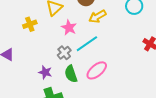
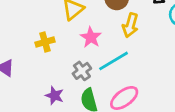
yellow arrow: (97, 16) -> (130, 25), turned -48
yellow cross: (30, 24) -> (45, 42), moved

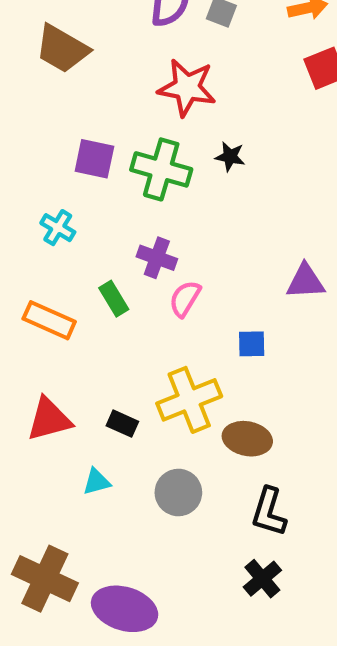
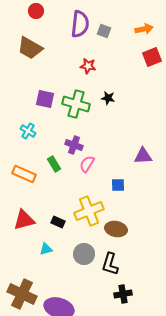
red star: (187, 88) -> (88, 66), size x0.6
black L-shape: (269, 512) -> (110, 264), moved
black cross: (262, 579) -> (123, 294), turned 30

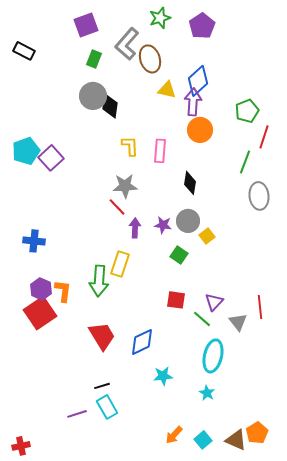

# What is required
Working through the entries above, copy every line in which "moved" is found.

# Written answer
yellow cross: (30, 24) -> (45, 42), moved
black L-shape: (269, 512) -> (110, 264), moved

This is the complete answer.